### Job item
Only the line containing "camera: 30 degrees right, 5 degrees up" and the lines after it, through the end of the data below, are to be returned, each exactly as it stands.

══ Dataset excerpts

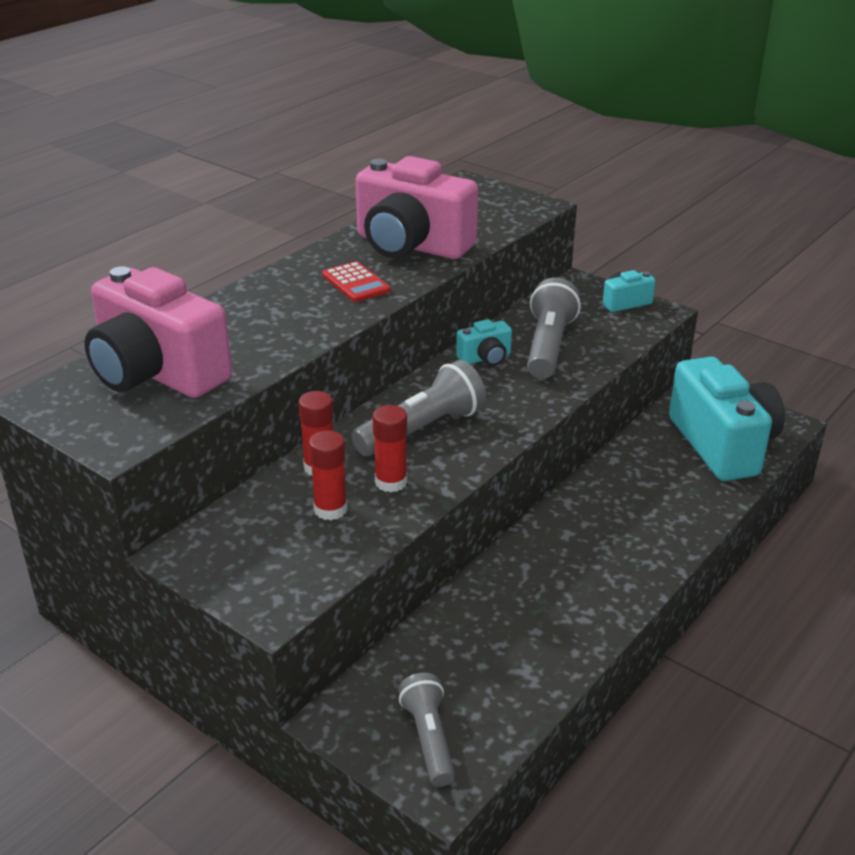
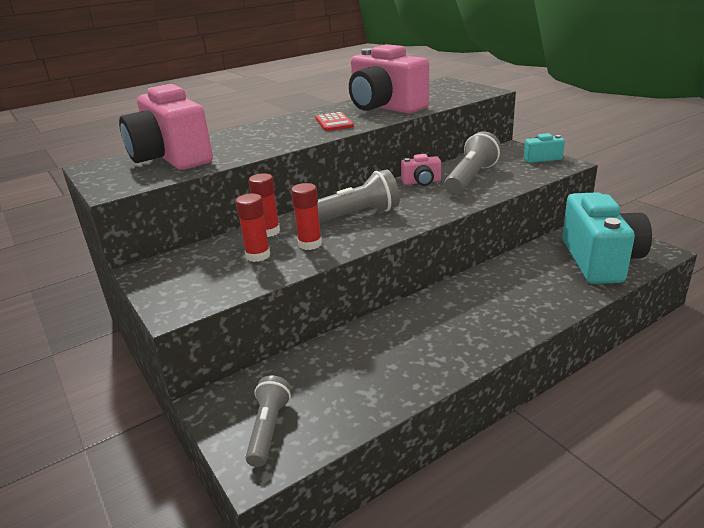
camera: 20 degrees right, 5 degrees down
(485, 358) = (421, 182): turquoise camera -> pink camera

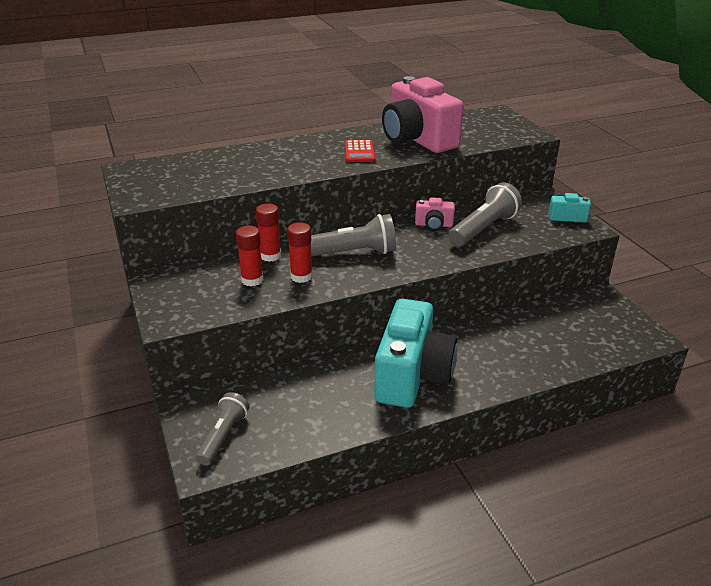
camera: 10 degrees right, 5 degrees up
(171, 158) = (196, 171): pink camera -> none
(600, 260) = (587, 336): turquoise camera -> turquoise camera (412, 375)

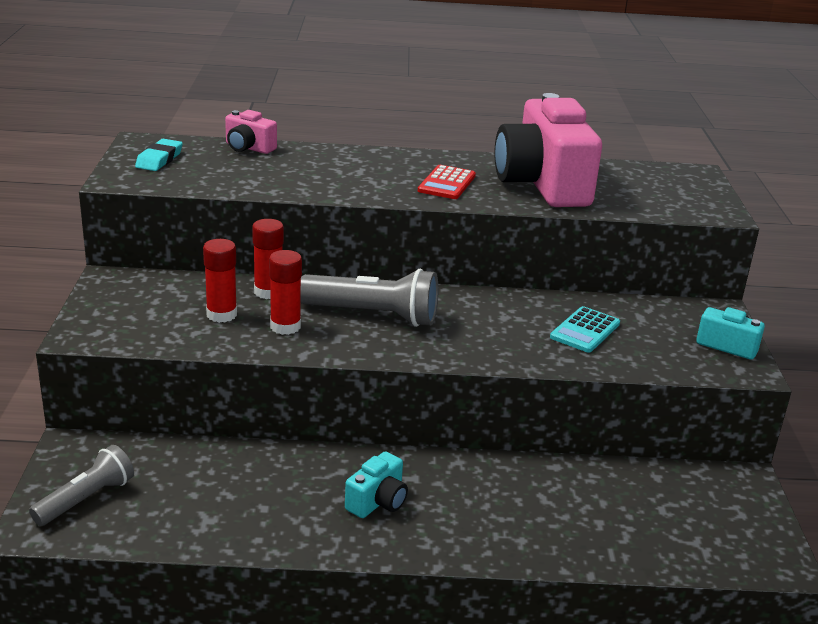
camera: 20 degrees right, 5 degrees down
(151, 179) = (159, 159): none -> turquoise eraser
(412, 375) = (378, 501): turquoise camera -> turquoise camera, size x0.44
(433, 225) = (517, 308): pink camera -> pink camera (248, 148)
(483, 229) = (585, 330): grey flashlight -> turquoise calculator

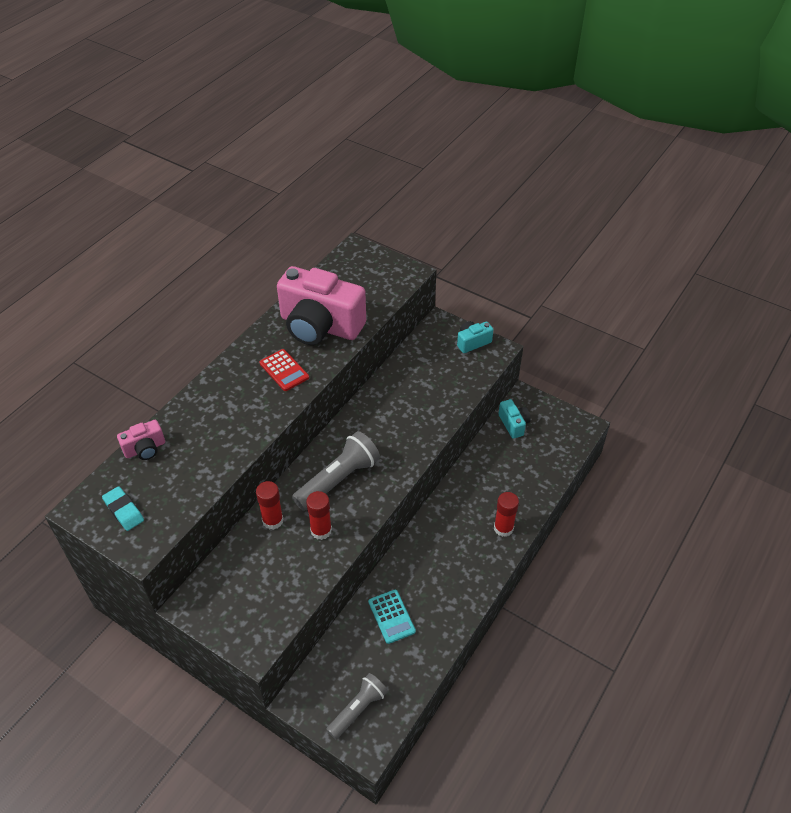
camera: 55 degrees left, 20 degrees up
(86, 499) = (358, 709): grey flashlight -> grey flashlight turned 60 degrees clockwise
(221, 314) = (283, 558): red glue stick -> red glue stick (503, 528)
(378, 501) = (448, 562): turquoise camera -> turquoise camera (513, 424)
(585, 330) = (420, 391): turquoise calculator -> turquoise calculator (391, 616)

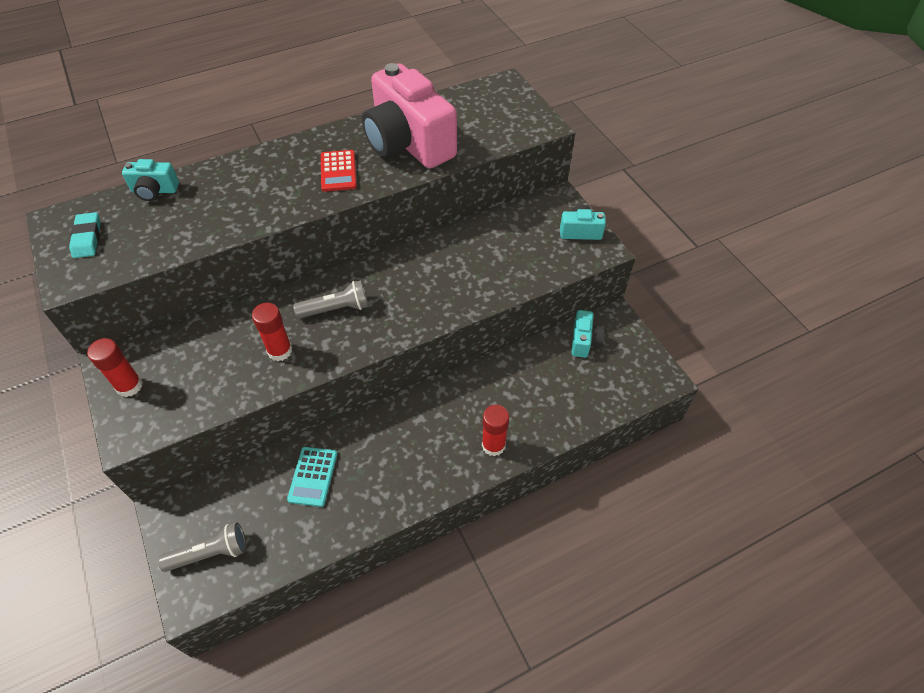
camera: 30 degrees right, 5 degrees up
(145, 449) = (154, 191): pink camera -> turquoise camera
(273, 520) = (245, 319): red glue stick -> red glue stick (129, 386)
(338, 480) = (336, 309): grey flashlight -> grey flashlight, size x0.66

════

### Task answer
camera: 30 degrees right, 5 degrees up
(145, 449) = (154, 191): pink camera -> turquoise camera
(273, 520) = (245, 319): red glue stick -> red glue stick (129, 386)
(338, 480) = (336, 309): grey flashlight -> grey flashlight, size x0.66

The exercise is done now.